— Instructions for the task —
Give back exactly the lines of the data below, starting with the line that has "IC1: buffer 74LS07" and going on through the line that has "J3 pin 2: GND -> VA".

— Provided entries —
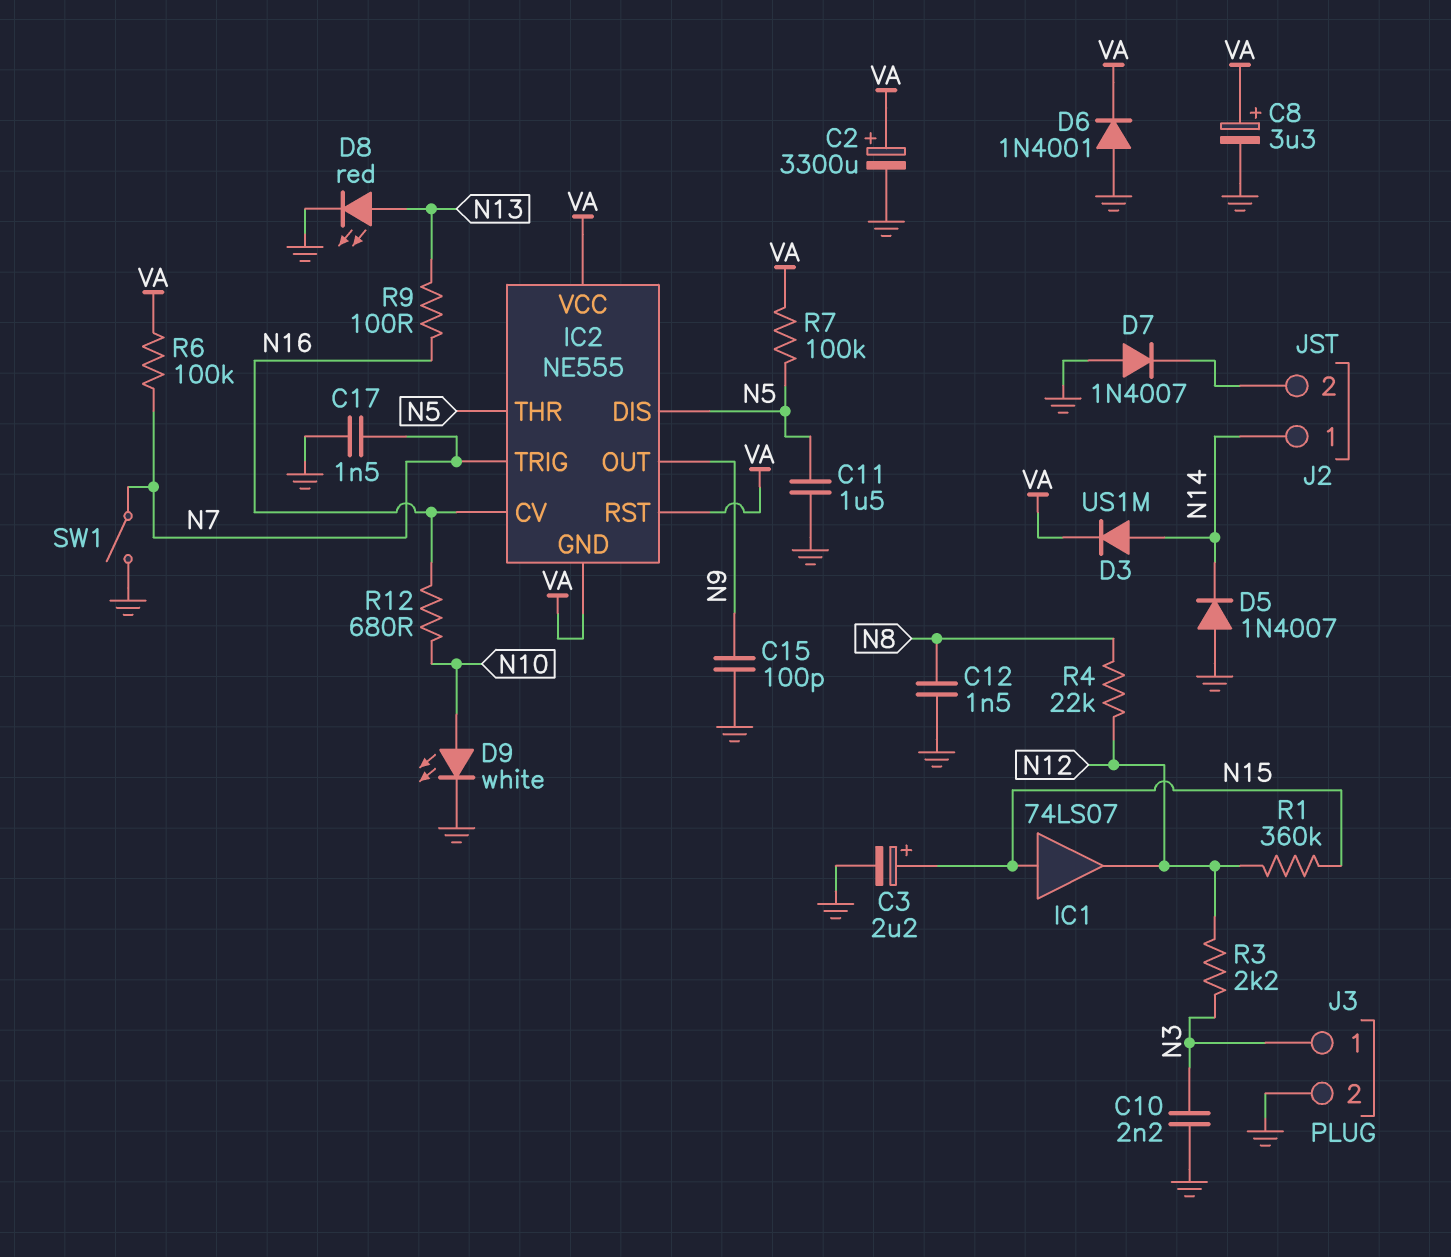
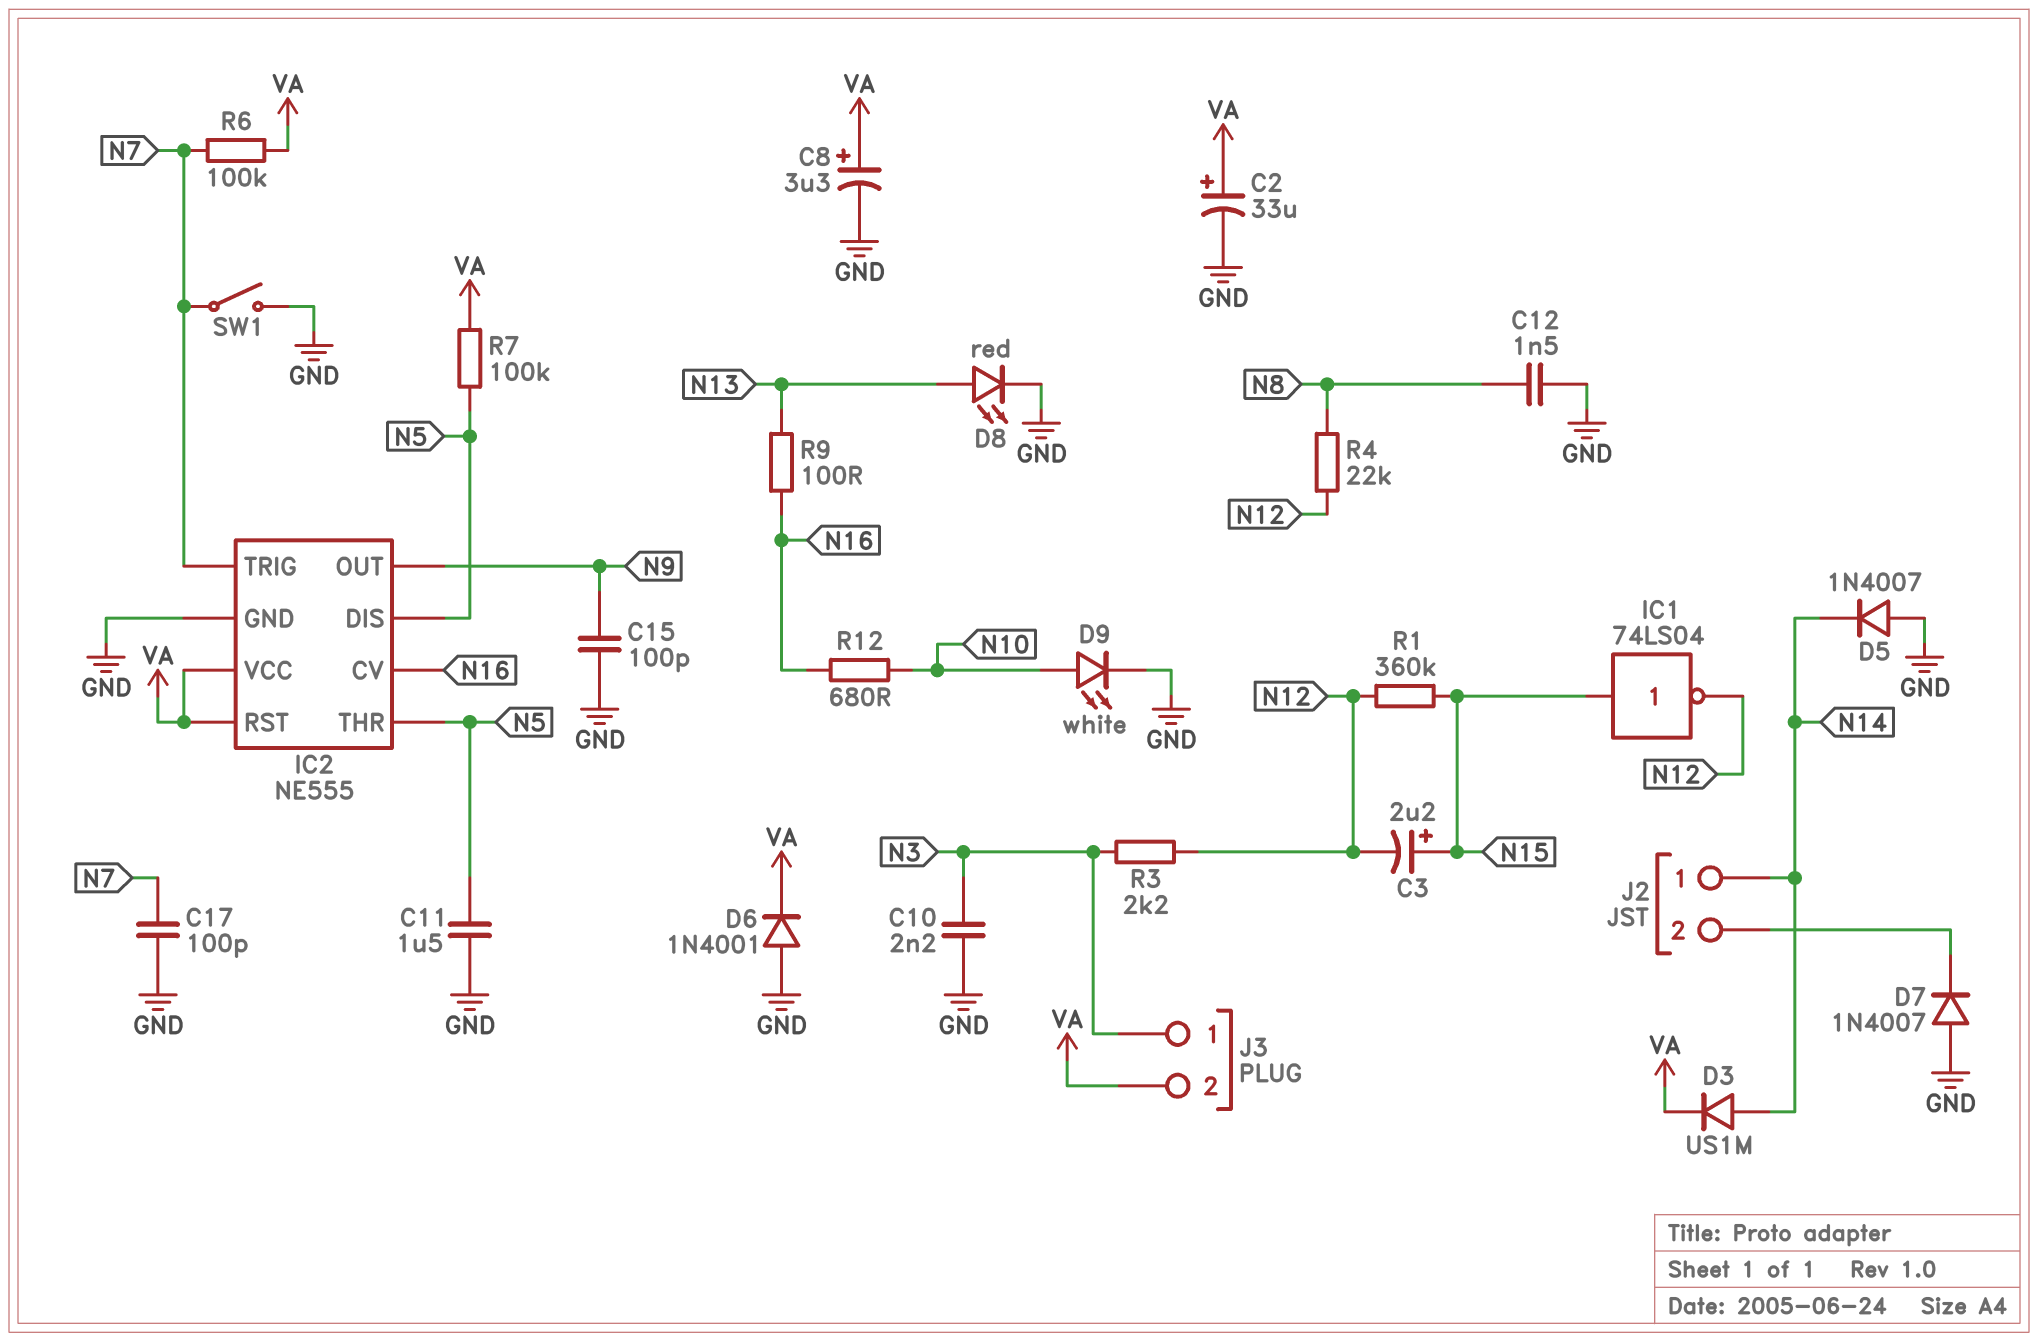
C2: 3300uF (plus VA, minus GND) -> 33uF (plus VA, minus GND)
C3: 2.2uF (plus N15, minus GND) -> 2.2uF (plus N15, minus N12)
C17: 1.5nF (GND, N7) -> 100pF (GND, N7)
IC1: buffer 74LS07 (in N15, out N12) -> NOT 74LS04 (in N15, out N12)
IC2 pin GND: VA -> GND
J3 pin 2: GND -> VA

--

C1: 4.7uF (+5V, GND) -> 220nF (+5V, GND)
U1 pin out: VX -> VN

— Exercise answer —
IC1: buffer 74LS07 (in N15, out N12) -> NOT 74LS04 (in N15, out N12)
IC2 pin GND: VA -> GND
J3 pin 2: GND -> VA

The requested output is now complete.